WHAT TO WORK ON: Each line below is to be repeated exactly; any picture is to be left out.

*-*-*

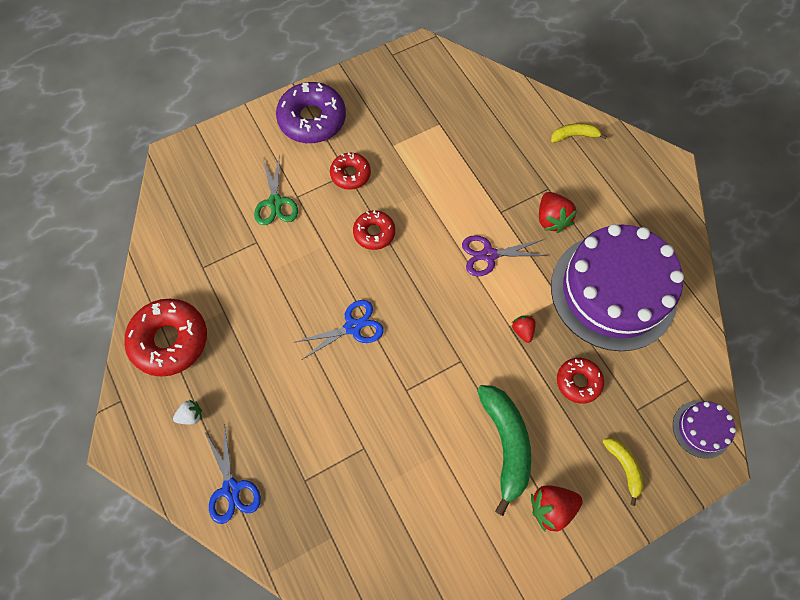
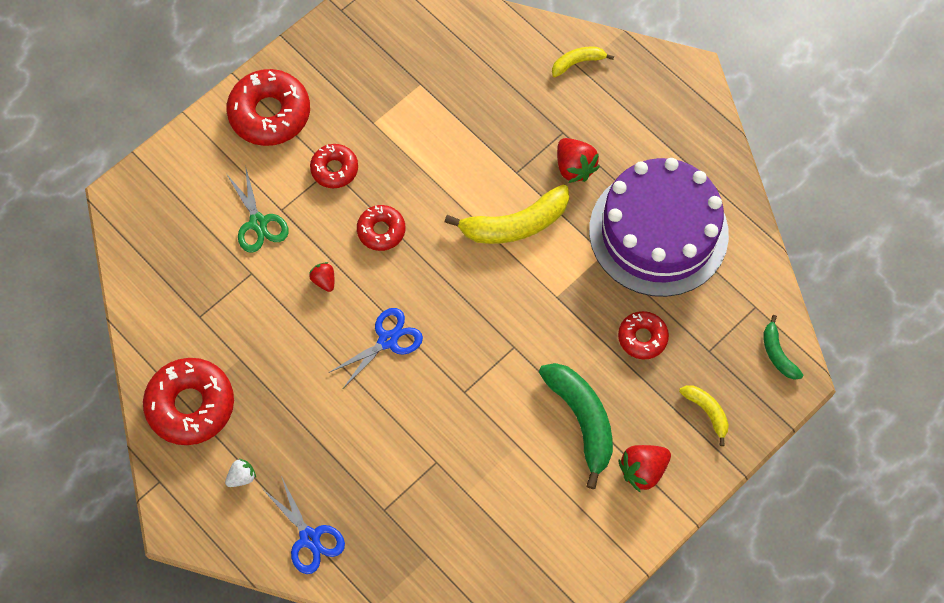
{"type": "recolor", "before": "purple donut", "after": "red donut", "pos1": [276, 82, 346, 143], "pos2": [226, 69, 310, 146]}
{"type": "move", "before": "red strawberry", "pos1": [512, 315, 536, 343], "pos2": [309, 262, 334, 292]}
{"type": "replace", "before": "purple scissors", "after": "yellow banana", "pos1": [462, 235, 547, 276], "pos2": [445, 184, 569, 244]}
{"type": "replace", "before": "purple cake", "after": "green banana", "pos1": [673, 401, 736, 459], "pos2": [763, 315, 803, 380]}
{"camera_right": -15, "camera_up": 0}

*-*-*

REPLY TO THE TASK:
{"type": "recolor", "before": "purple donut", "after": "red donut", "pos1": [276, 82, 346, 143], "pos2": [226, 69, 310, 146]}
{"type": "move", "before": "red strawberry", "pos1": [512, 315, 536, 343], "pos2": [309, 262, 334, 292]}
{"type": "replace", "before": "purple scissors", "after": "yellow banana", "pos1": [462, 235, 547, 276], "pos2": [445, 184, 569, 244]}
{"type": "replace", "before": "purple cake", "after": "green banana", "pos1": [673, 401, 736, 459], "pos2": [763, 315, 803, 380]}
{"camera_right": -15, "camera_up": 0}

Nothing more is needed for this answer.